Once you reach the line containing "brown round brick" in the entries below, write out that line and each one after it down to the line containing "lime brick M3:M4", exactly and with nothing added.

--- SUPPLIED INFORMATION ---
......

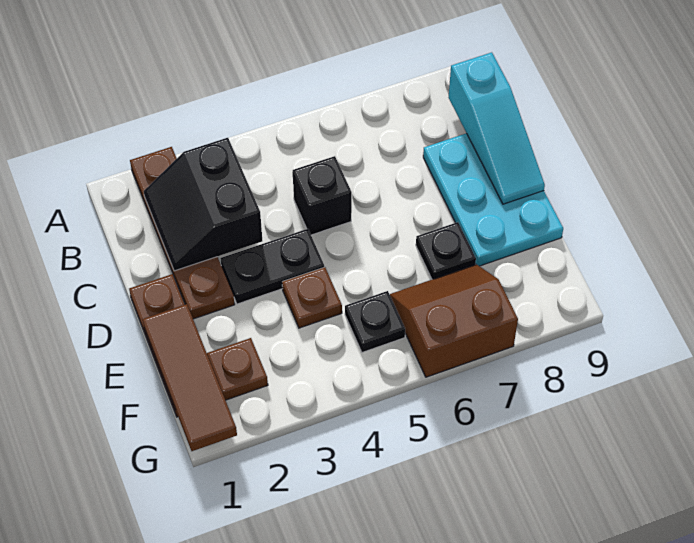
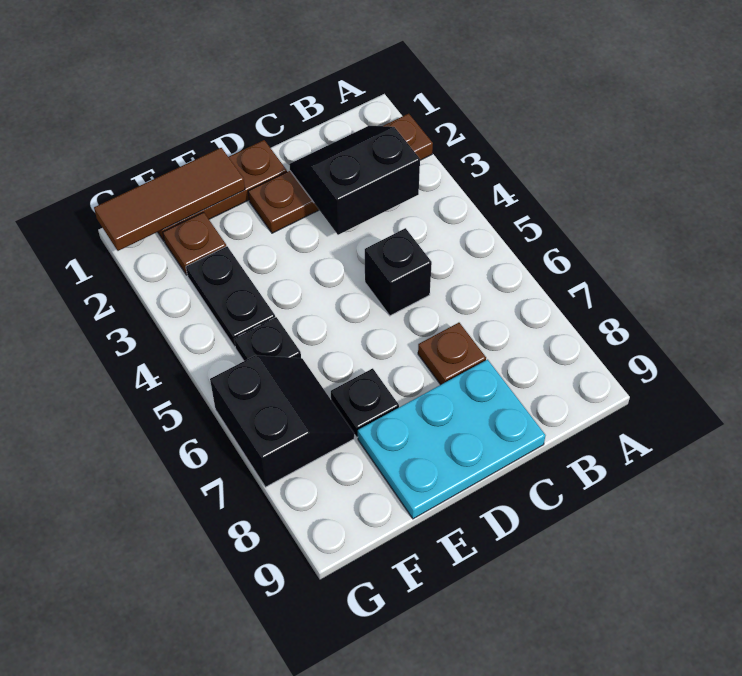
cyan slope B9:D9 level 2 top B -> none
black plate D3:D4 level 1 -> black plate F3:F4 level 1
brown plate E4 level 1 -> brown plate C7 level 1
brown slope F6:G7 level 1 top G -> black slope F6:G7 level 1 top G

......

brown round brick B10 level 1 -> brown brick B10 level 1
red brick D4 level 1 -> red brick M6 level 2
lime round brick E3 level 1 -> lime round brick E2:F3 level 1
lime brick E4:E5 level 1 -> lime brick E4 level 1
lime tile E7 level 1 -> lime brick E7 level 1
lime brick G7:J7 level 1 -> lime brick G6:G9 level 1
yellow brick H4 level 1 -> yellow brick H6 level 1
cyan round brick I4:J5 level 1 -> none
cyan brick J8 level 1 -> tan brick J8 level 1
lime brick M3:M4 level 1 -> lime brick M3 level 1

......

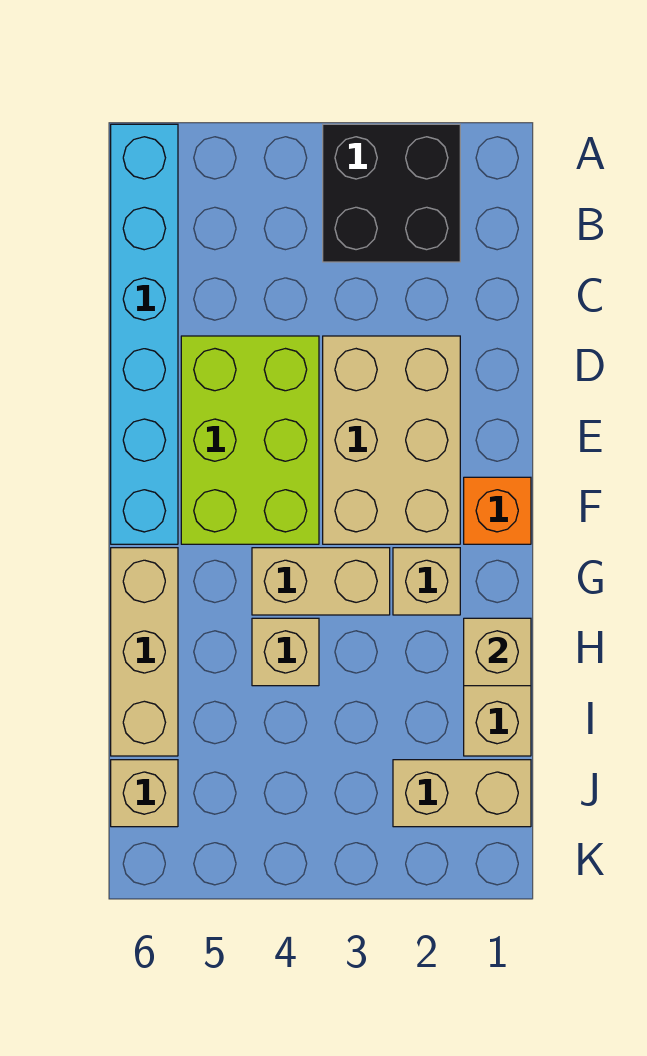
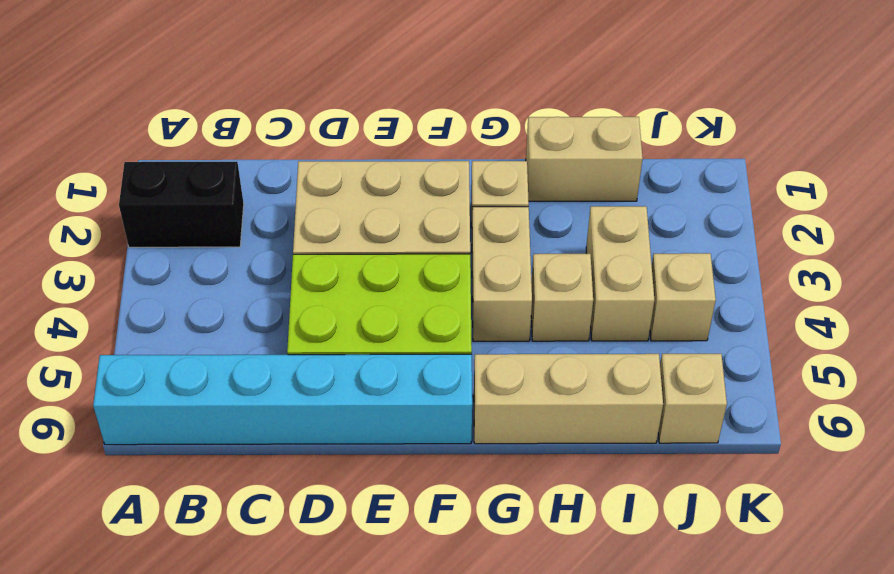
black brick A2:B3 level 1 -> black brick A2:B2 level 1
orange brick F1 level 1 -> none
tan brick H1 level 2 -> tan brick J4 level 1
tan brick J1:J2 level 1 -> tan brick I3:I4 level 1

......

--- TASK RESULT ---
brown round brick B10 level 1 -> brown brick B10 level 1
red brick D4 level 1 -> red brick M6 level 2
lime round brick E3 level 1 -> lime round brick E2:F3 level 1
lime brick E4:E5 level 1 -> lime brick E4 level 1
lime tile E7 level 1 -> lime brick E7 level 1
lime brick G7:J7 level 1 -> lime brick G6:G9 level 1
yellow brick H4 level 1 -> yellow brick H6 level 1
cyan round brick I4:J5 level 1 -> none
cyan brick J8 level 1 -> tan brick J8 level 1
lime brick M3:M4 level 1 -> lime brick M3 level 1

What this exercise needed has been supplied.